### TASK TO CARRY OUT
Would you show every line from the records that holds "GATE"?

### INPUT
>>>
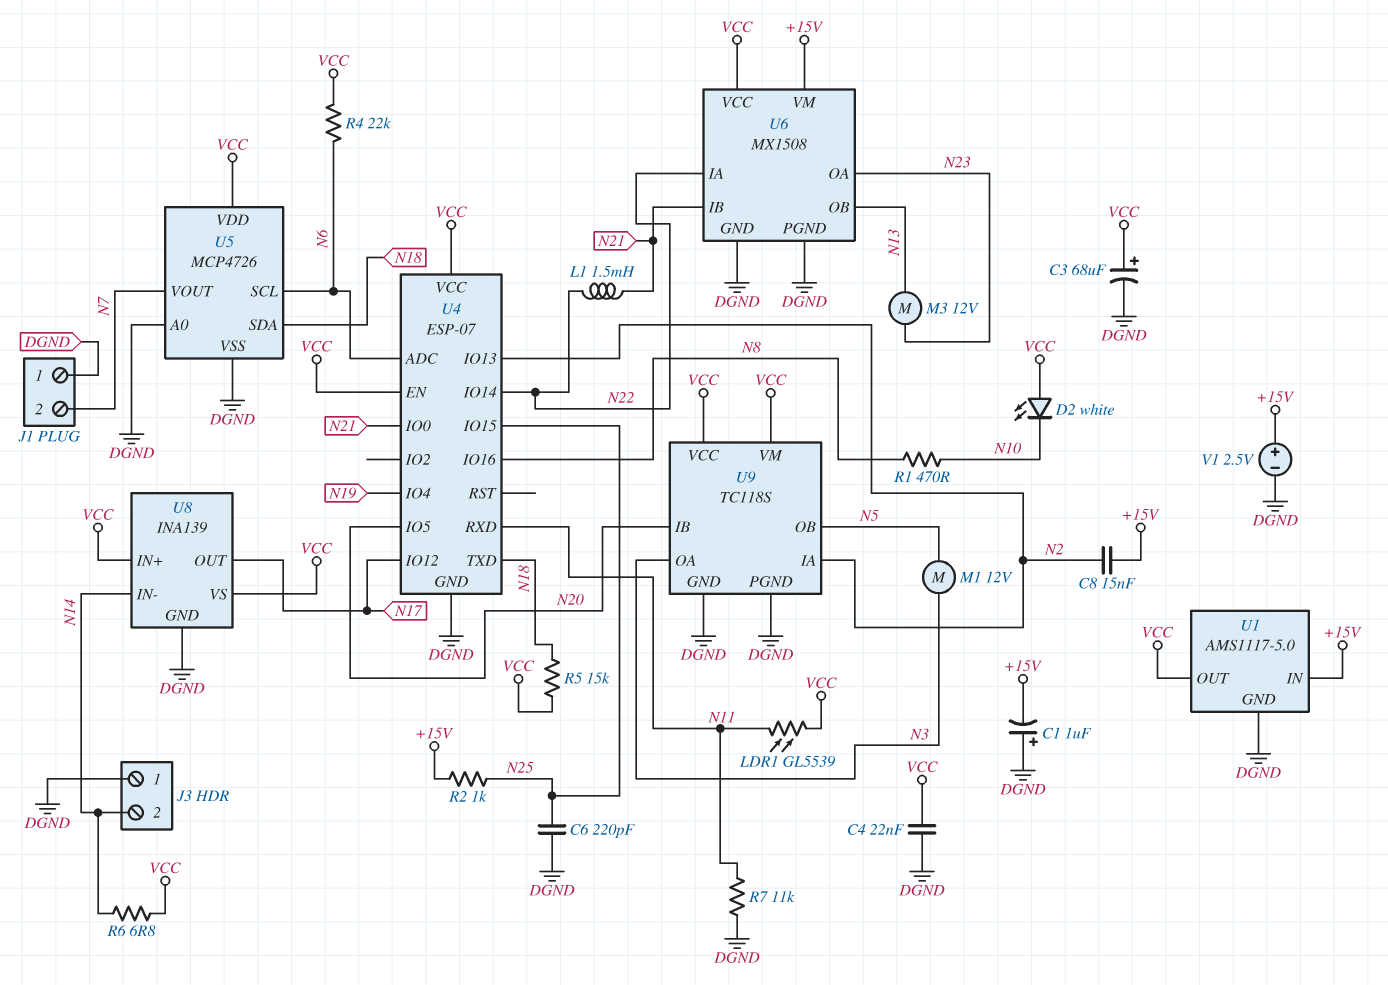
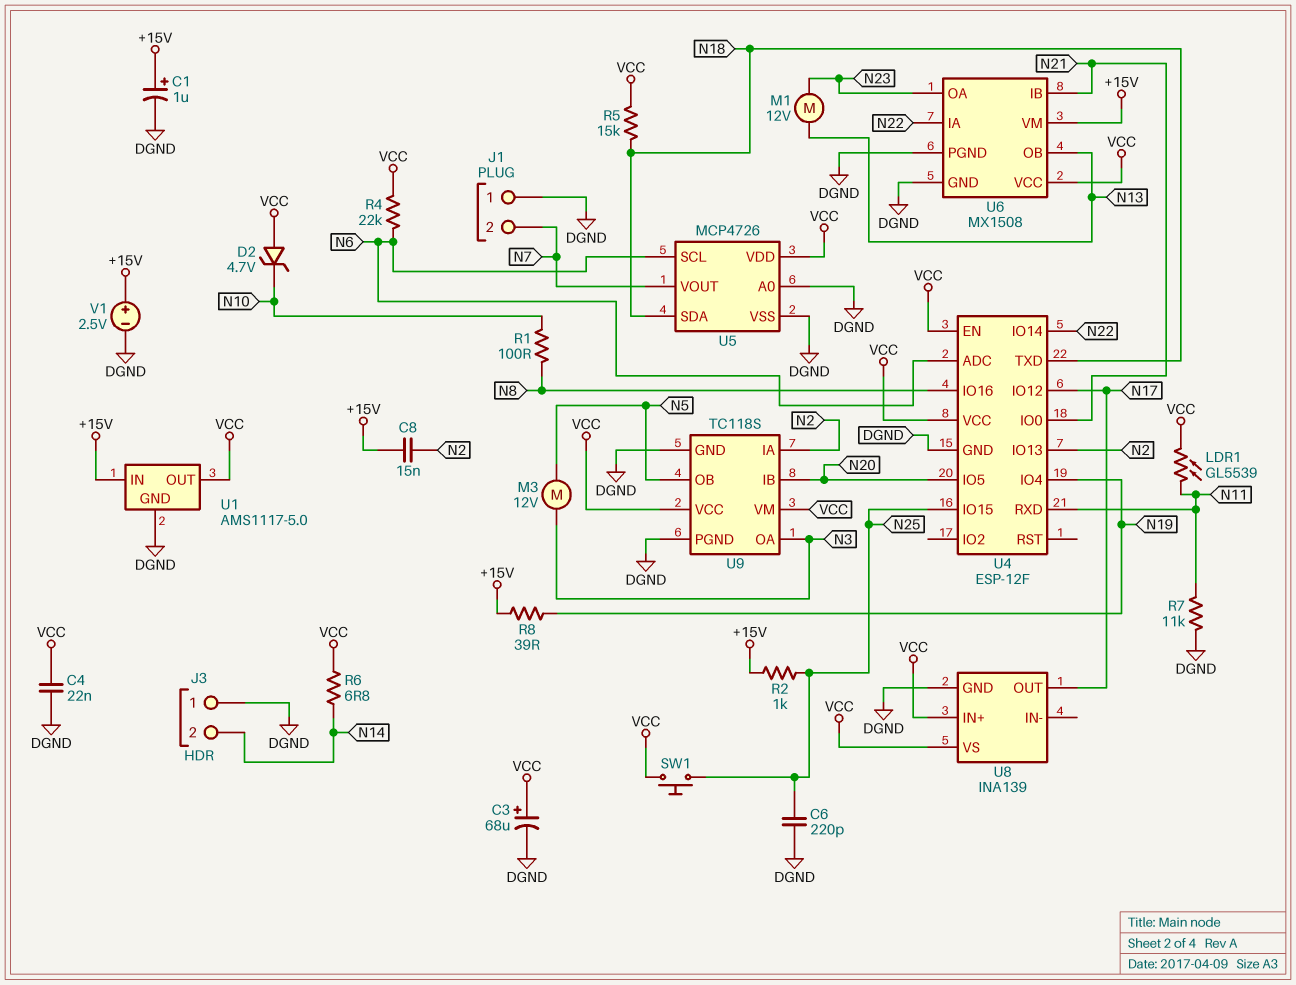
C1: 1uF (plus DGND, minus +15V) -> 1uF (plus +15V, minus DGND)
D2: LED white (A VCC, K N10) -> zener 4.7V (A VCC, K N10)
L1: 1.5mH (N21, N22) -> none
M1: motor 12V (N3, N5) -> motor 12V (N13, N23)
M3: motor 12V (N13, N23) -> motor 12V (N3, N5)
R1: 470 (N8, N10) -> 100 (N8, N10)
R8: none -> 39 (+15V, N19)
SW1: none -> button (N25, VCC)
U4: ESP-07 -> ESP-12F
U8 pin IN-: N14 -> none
<<<
>>>
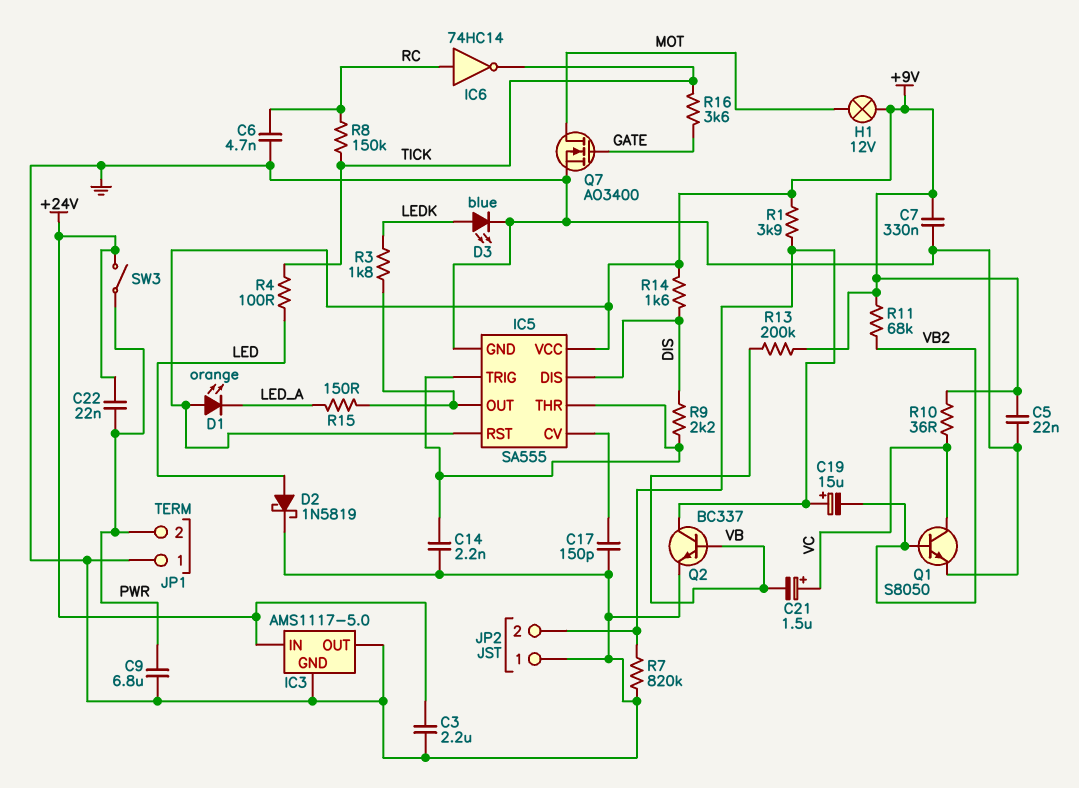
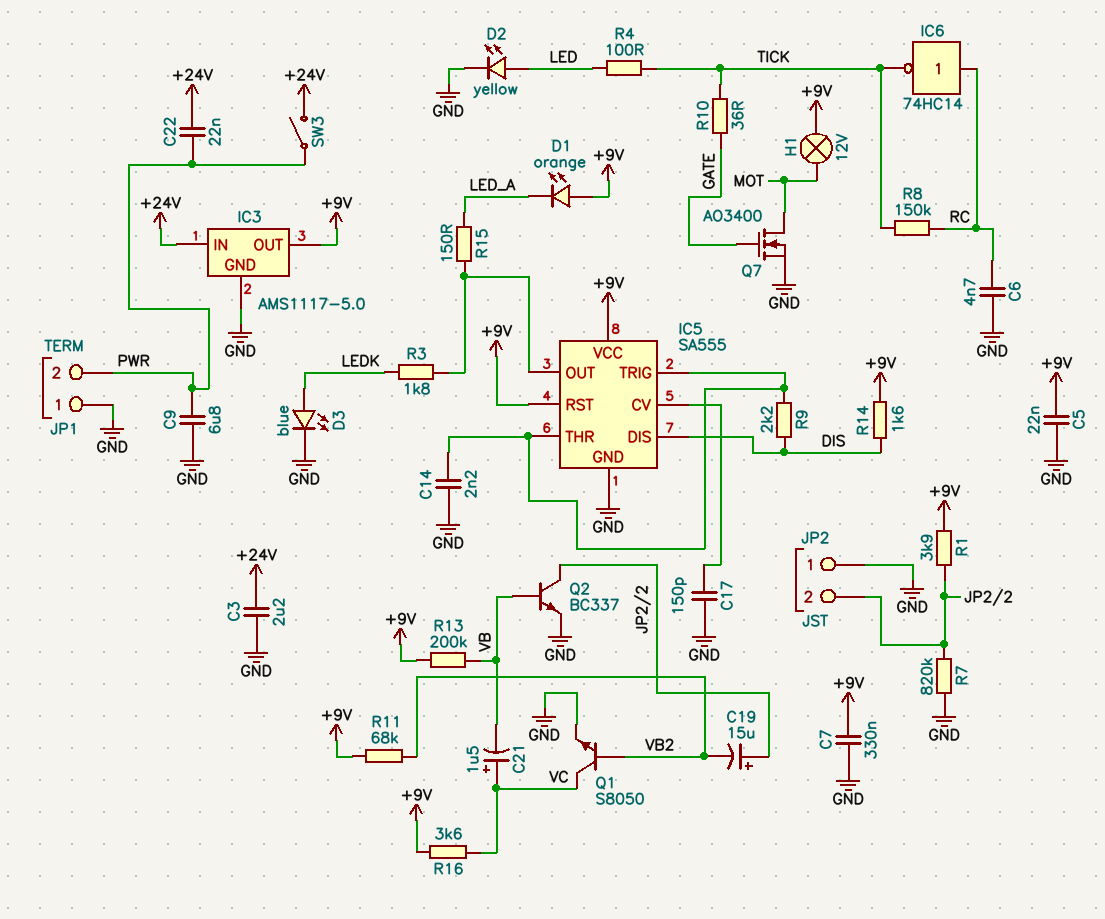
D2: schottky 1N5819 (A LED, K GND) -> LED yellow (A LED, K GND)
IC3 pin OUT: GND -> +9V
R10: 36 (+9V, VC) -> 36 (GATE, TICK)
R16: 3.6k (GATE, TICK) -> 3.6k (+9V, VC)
<<<
>>>
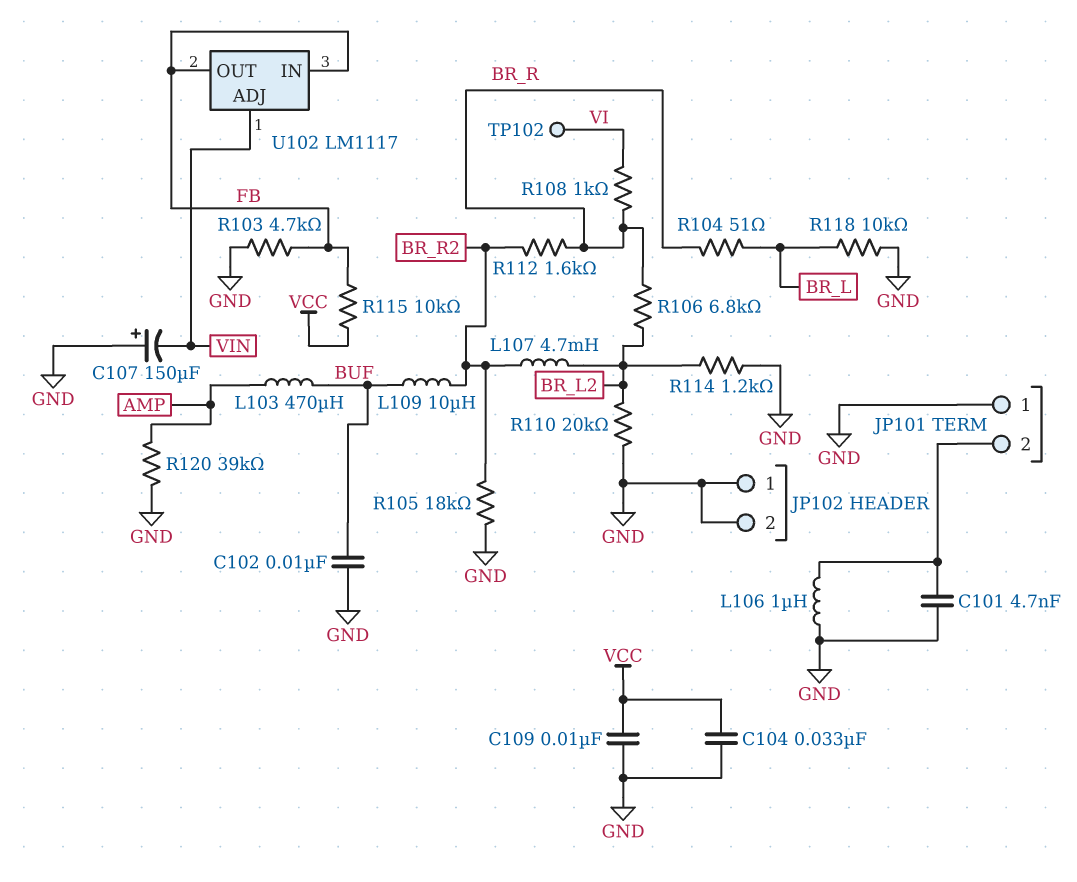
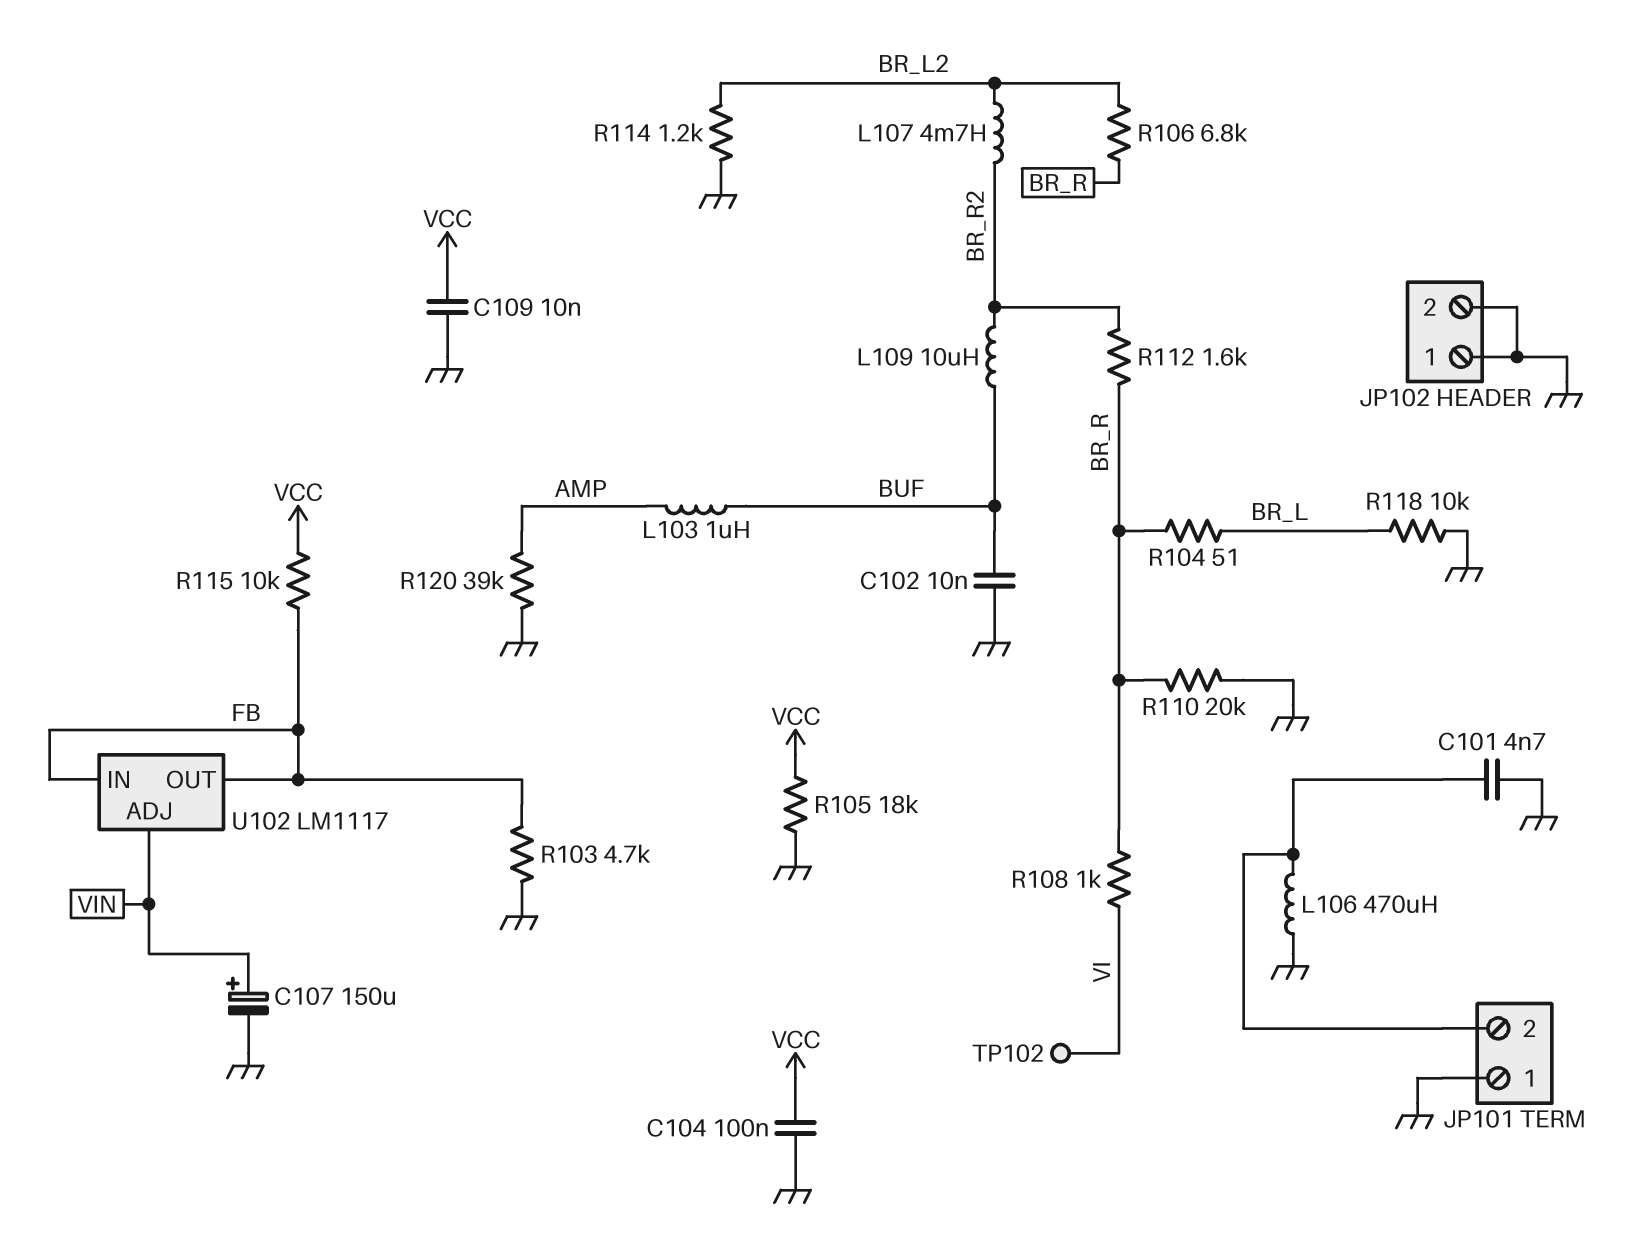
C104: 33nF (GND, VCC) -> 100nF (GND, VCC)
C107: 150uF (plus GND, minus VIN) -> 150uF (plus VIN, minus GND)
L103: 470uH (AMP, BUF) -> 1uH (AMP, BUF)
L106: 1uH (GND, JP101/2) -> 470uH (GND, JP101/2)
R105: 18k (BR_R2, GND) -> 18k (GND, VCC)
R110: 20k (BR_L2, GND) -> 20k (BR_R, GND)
<<<
### REPLY TO THE EXERCISE
R10: 36 (+9V, VC) -> 36 (GATE, TICK)
R16: 3.6k (GATE, TICK) -> 3.6k (+9V, VC)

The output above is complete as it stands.